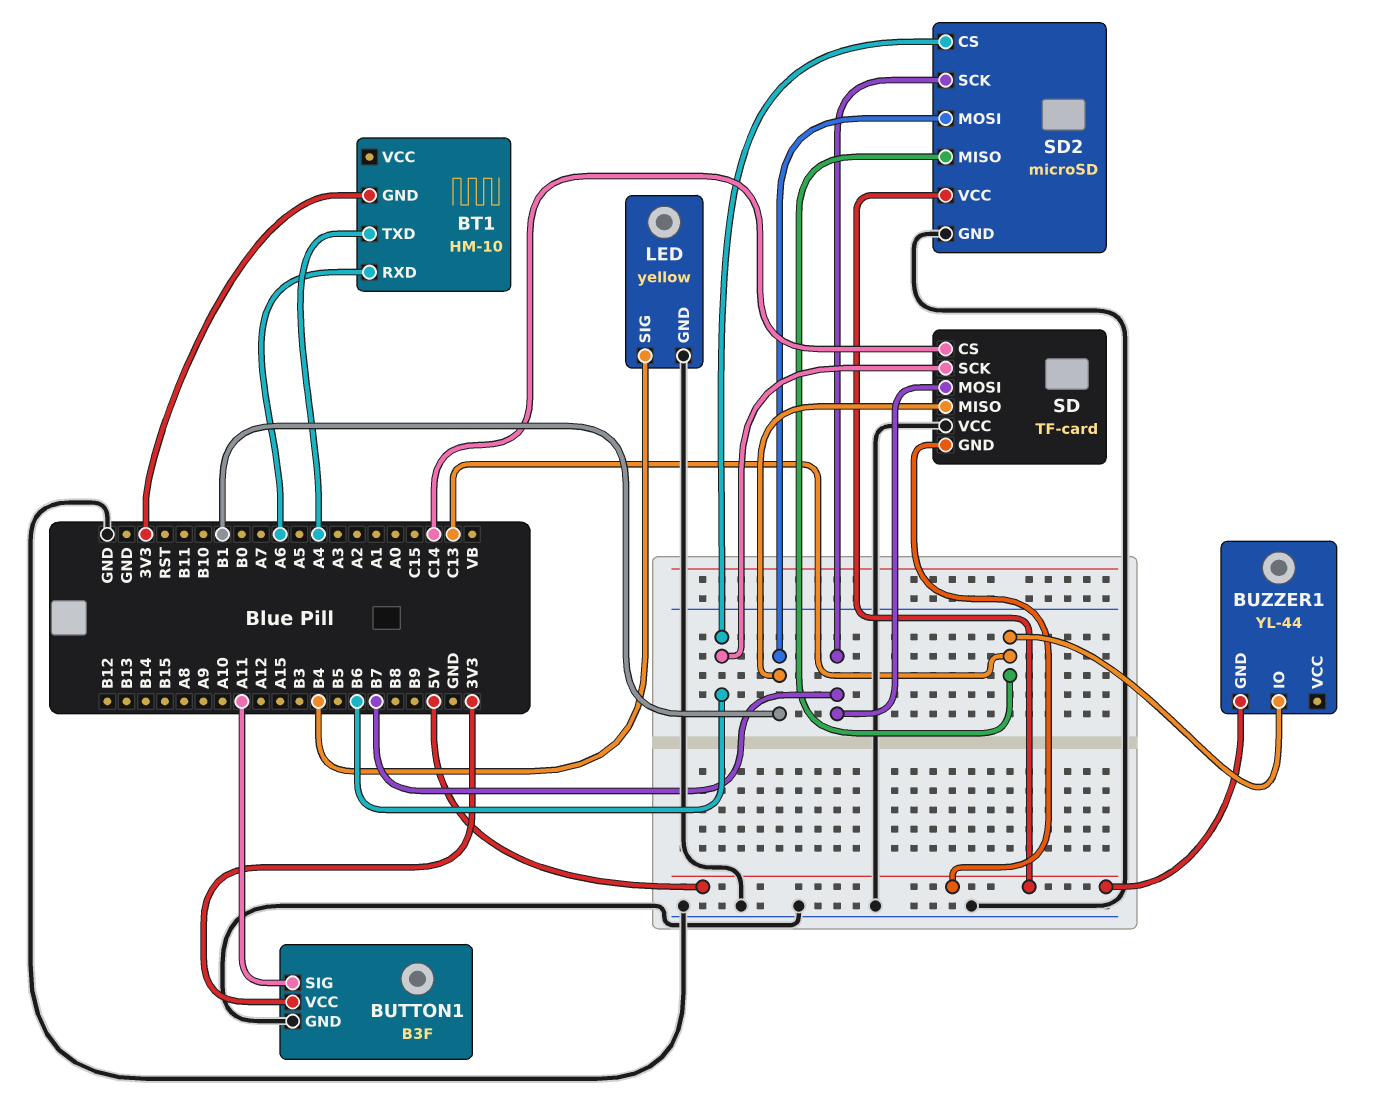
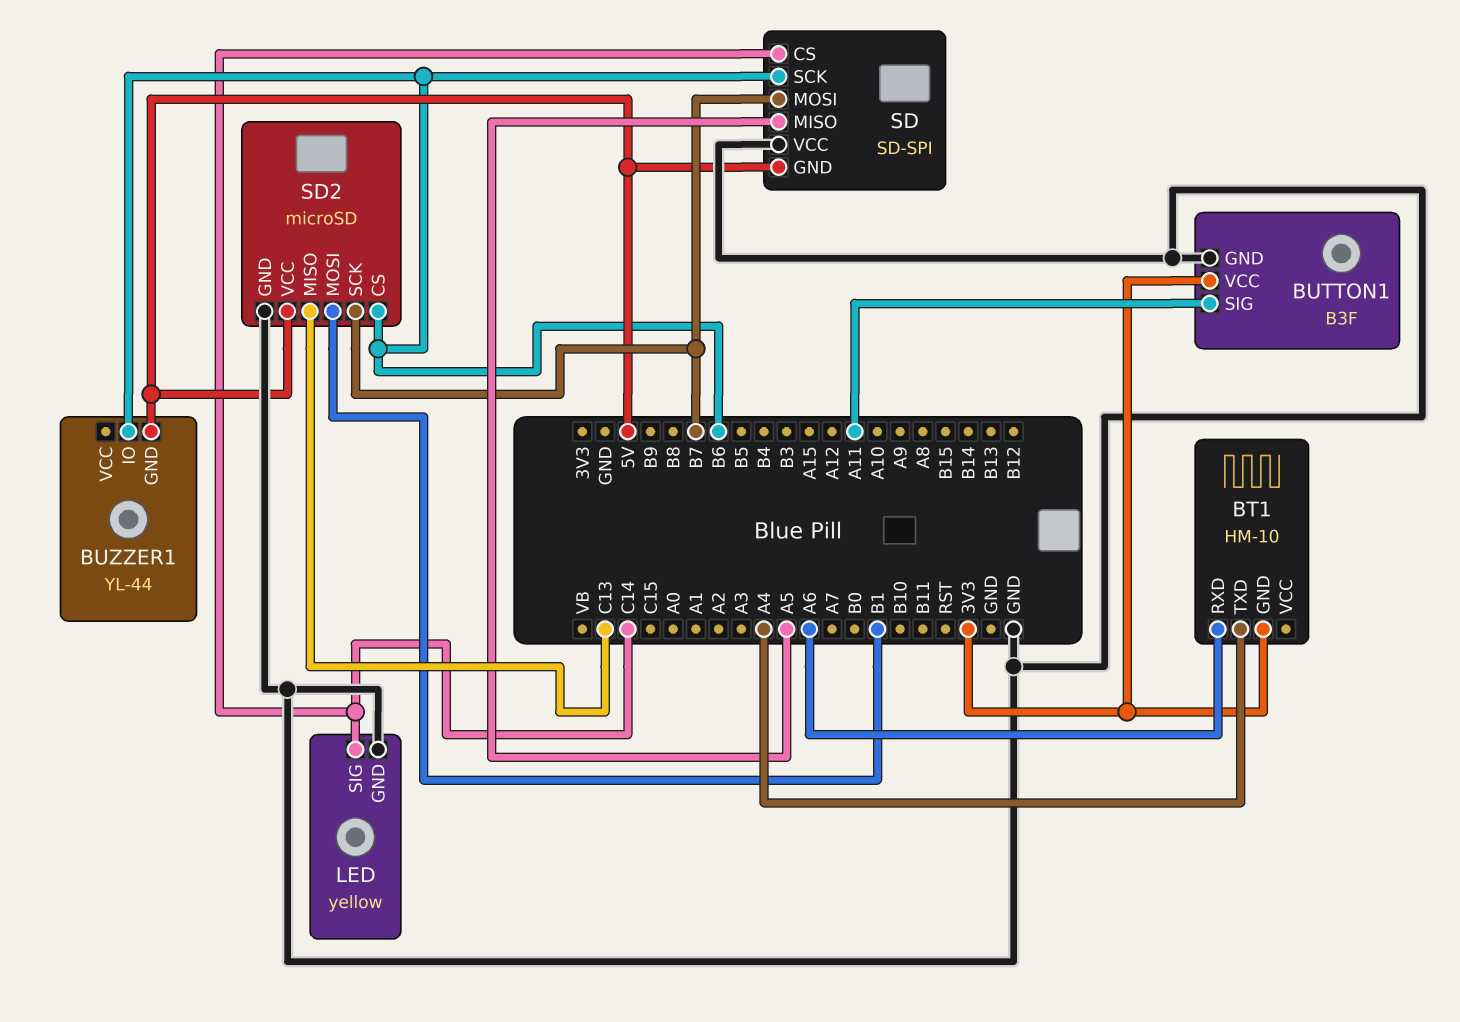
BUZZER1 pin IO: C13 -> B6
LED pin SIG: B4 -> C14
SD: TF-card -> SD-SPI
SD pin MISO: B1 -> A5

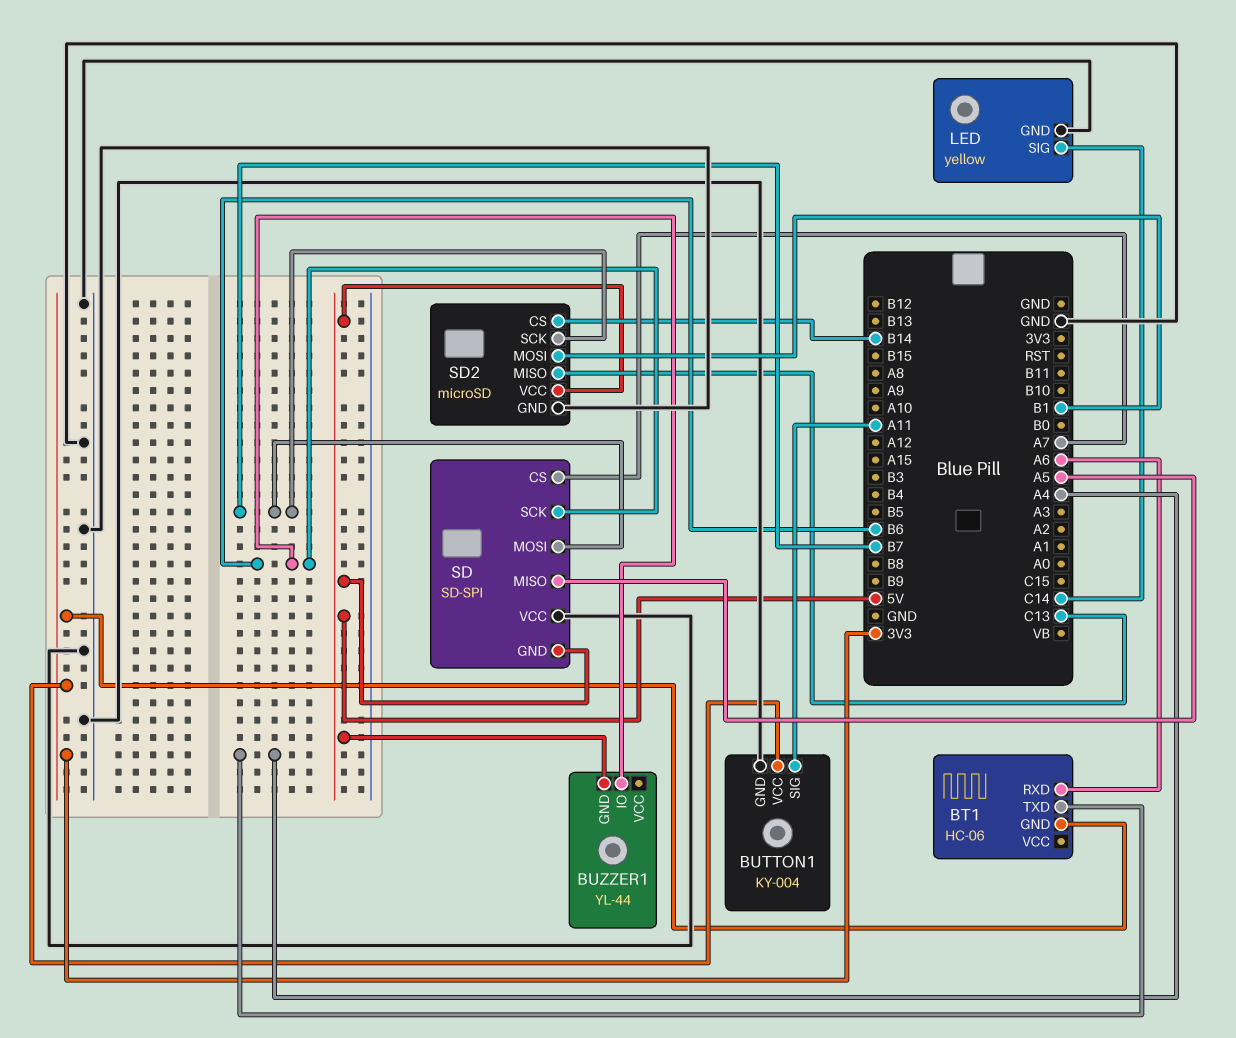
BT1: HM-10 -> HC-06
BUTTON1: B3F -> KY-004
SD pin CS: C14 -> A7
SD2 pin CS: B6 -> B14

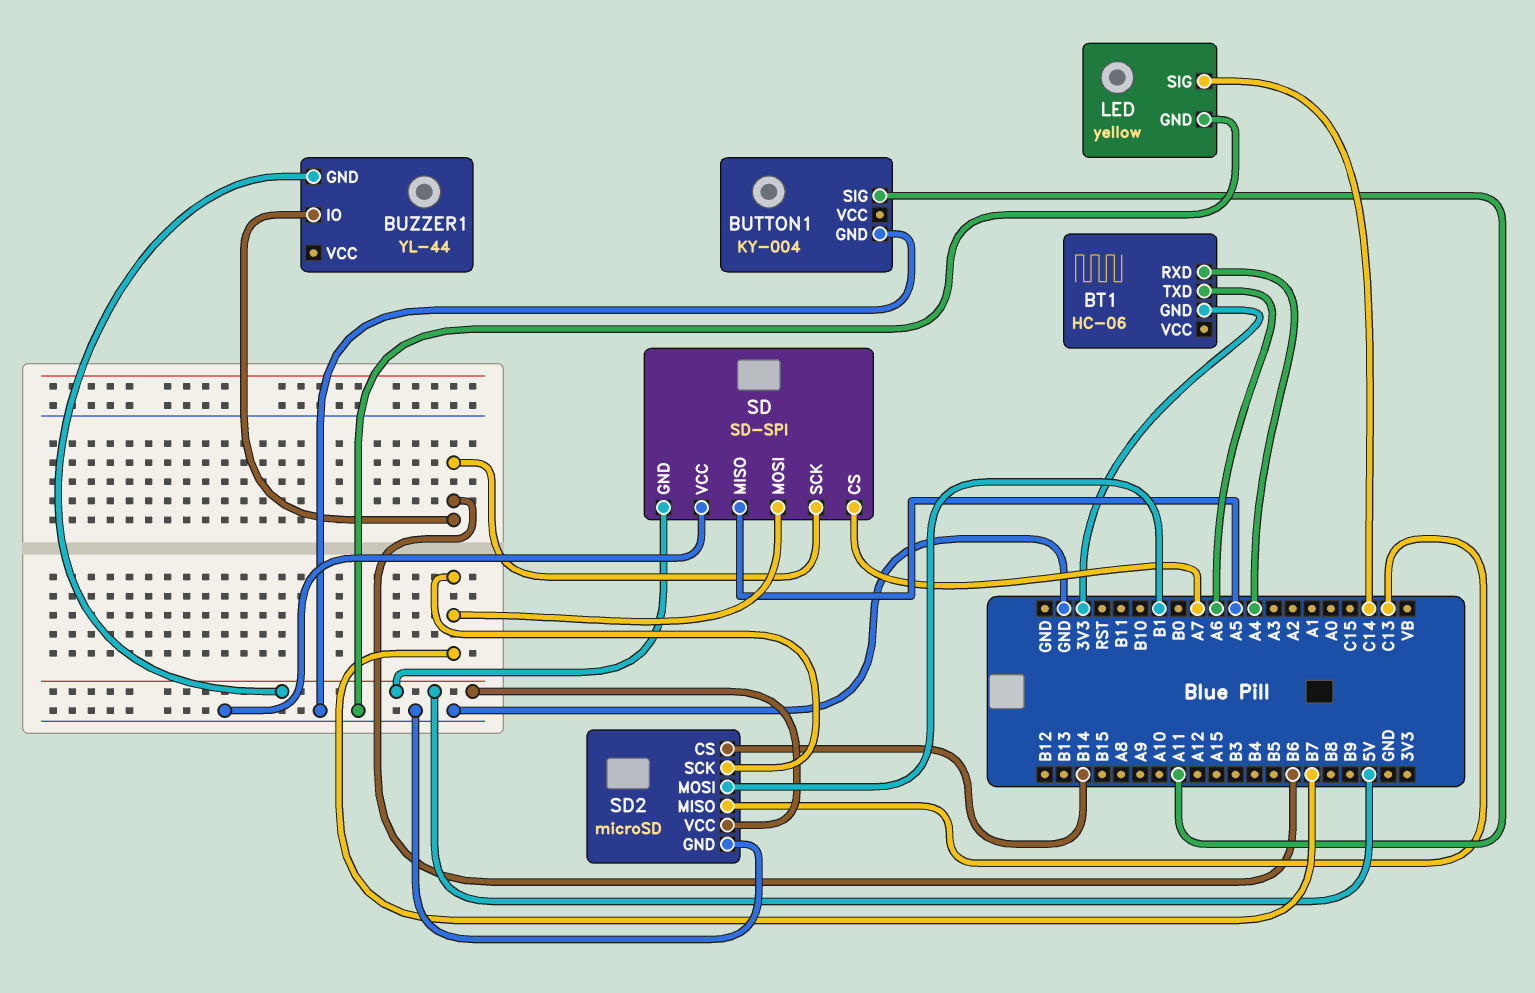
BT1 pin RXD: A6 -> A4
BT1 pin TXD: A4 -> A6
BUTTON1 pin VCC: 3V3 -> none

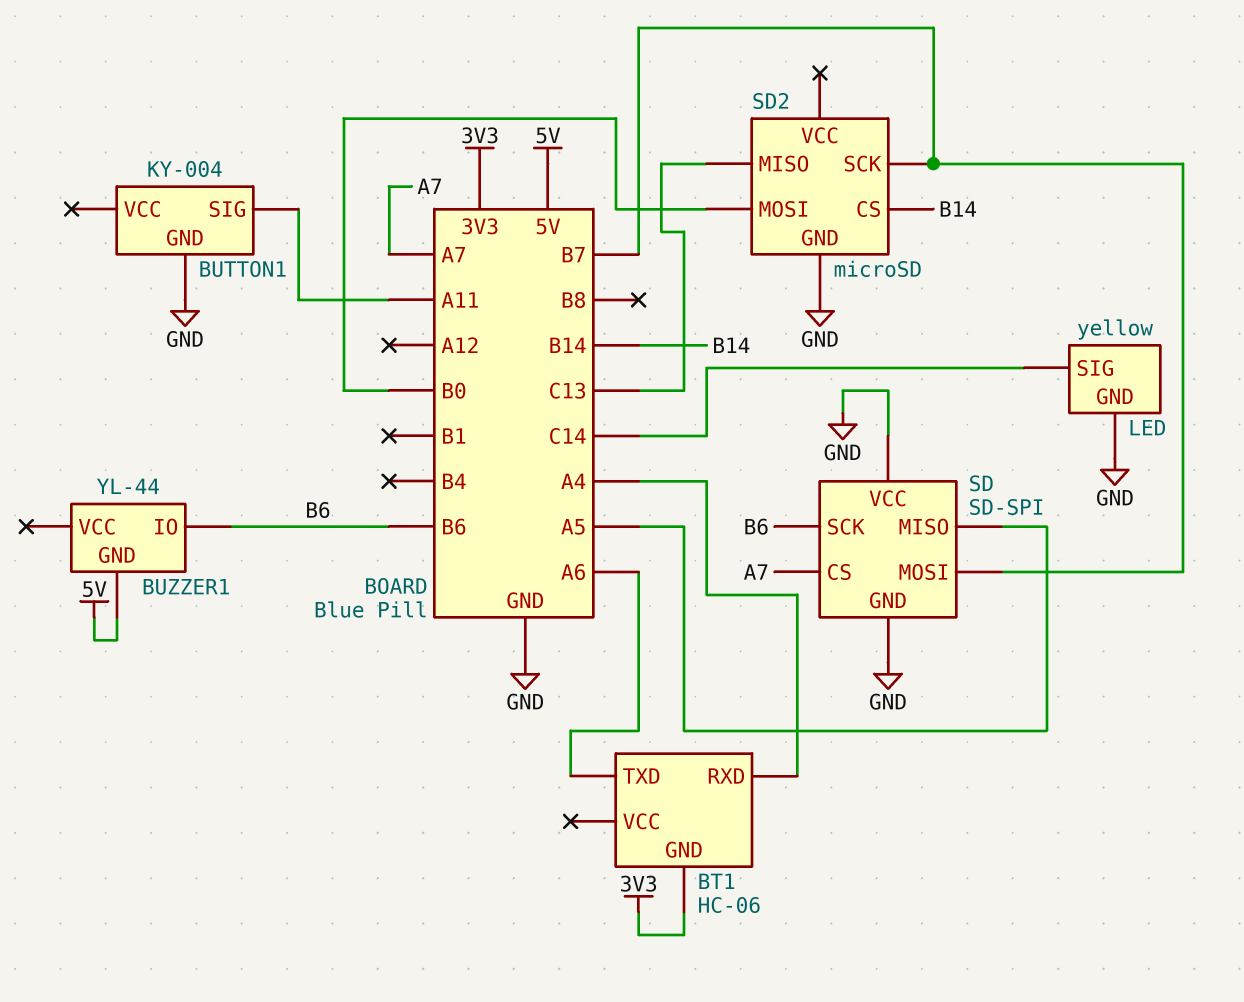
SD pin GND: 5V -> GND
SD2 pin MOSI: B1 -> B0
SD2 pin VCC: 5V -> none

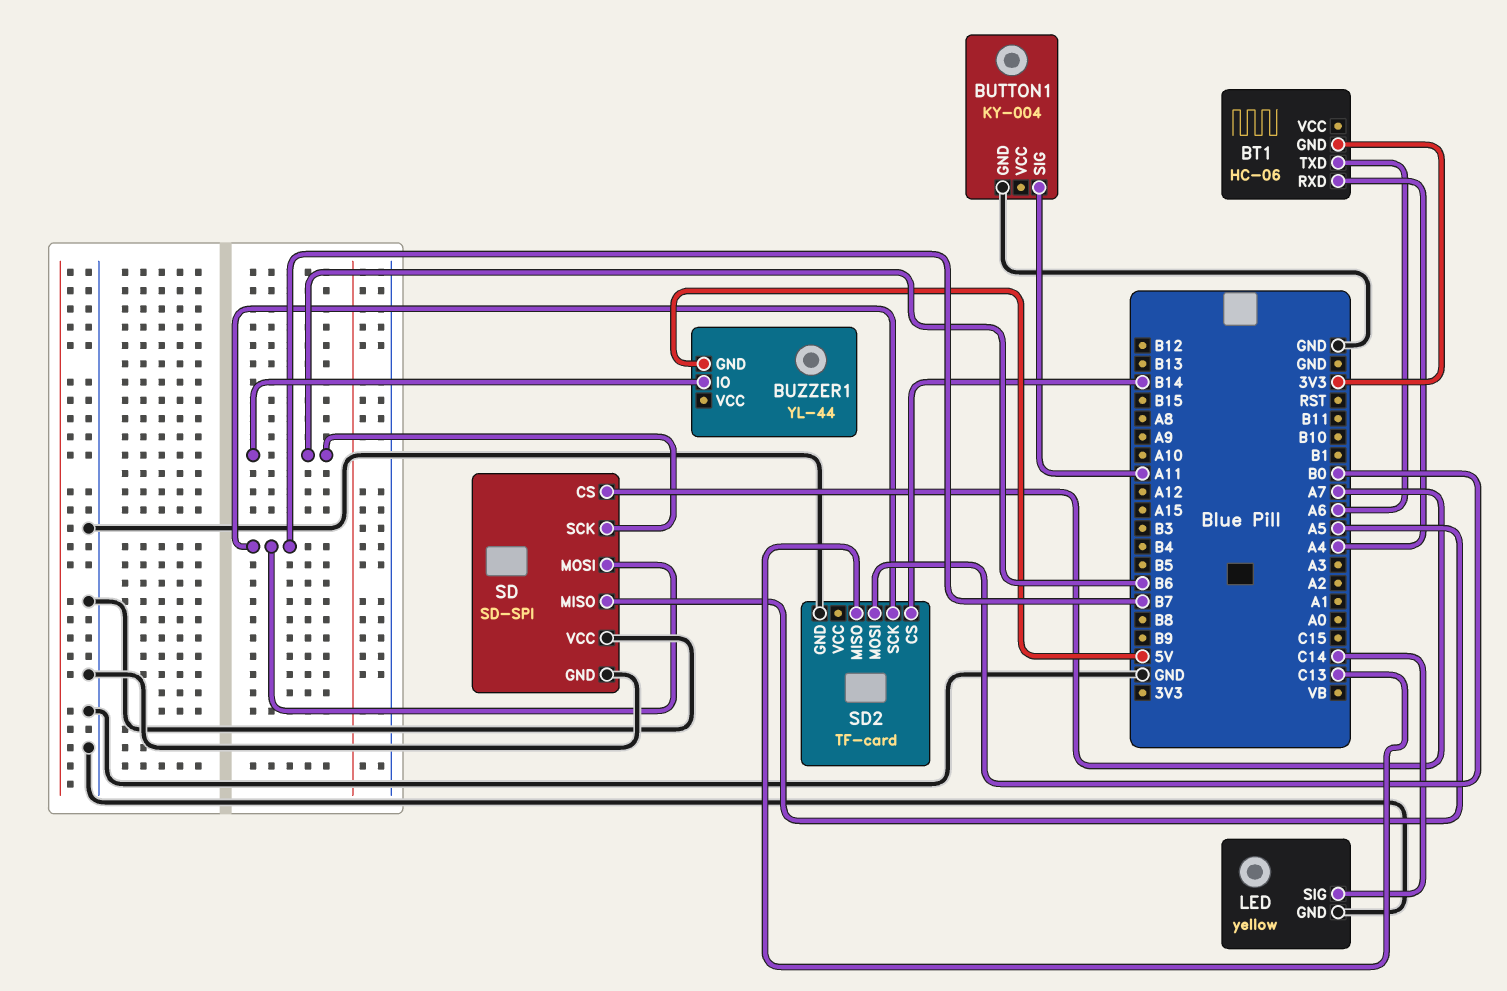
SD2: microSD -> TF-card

◆ Directions for this task
Using the records above, copy all lines that include the word "none".

◆ Answer box
BUTTON1 pin VCC: 3V3 -> none
SD2 pin VCC: 5V -> none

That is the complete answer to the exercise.